_WORKING DATA_:
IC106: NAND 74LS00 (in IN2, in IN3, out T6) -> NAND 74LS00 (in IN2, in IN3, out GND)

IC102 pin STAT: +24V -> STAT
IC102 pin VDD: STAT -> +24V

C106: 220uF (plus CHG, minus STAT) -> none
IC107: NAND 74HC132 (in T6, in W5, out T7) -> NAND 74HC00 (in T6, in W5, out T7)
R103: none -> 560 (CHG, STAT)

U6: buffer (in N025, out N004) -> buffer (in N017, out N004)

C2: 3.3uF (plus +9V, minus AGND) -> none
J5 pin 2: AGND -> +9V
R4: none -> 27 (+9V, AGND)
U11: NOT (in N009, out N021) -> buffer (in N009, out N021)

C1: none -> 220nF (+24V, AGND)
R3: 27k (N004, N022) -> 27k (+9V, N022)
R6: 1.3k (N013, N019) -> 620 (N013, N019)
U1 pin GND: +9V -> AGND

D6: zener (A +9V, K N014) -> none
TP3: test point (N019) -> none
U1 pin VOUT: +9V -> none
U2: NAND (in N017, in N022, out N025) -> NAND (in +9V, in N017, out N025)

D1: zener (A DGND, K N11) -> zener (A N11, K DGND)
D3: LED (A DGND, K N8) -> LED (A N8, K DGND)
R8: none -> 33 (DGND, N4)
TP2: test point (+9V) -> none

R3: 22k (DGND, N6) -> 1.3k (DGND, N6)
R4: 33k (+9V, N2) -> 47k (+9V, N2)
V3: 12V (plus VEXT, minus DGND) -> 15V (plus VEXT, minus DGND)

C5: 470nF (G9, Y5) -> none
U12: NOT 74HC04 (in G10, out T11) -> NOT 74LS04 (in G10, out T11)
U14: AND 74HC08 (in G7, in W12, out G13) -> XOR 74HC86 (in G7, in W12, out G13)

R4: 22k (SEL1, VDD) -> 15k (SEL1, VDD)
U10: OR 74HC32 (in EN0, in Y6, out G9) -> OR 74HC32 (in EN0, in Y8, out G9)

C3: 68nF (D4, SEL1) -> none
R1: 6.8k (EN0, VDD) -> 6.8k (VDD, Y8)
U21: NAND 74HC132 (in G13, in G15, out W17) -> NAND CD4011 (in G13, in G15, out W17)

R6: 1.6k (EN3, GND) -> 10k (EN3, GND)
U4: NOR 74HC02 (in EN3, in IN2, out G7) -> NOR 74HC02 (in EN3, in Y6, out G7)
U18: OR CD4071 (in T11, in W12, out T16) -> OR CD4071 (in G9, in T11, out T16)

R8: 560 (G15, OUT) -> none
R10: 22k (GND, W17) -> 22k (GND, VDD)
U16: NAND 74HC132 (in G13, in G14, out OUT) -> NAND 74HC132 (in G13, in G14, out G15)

_WHAT THIS TASK INVOLVES_: Find the word "test" in the entries. Copy each line that holds it.

_TASK RESPONSE_:
TP3: test point (N019) -> none
TP2: test point (+9V) -> none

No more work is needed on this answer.